Collected material:
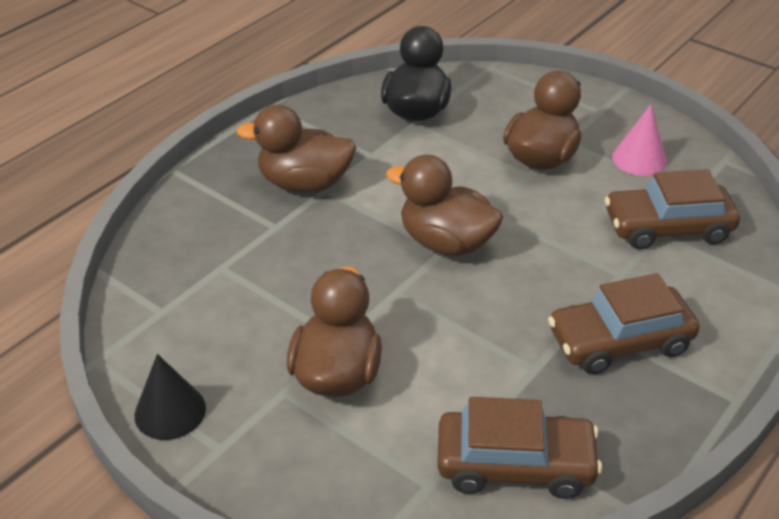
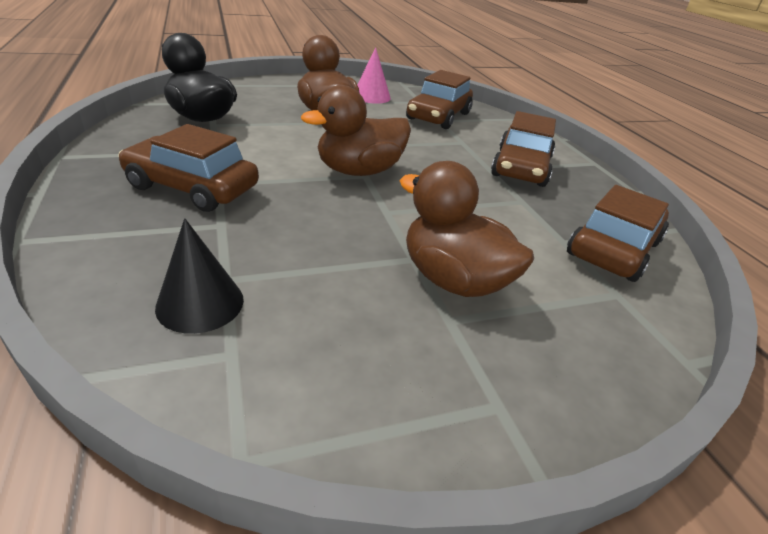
camera: 60 degrees left, 5 degrees down
(170, 411) = (408, 423): black cone -> black cone (200, 303)
(304, 183) = (192, 187): brown duck -> brown car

Problem statement: What is needed is an exact copy of the lines from the one holding "(170, 411) = (408, 423): black" through the final line of the material.

Completed task:
(170, 411) = (408, 423): black cone -> black cone (200, 303)
(304, 183) = (192, 187): brown duck -> brown car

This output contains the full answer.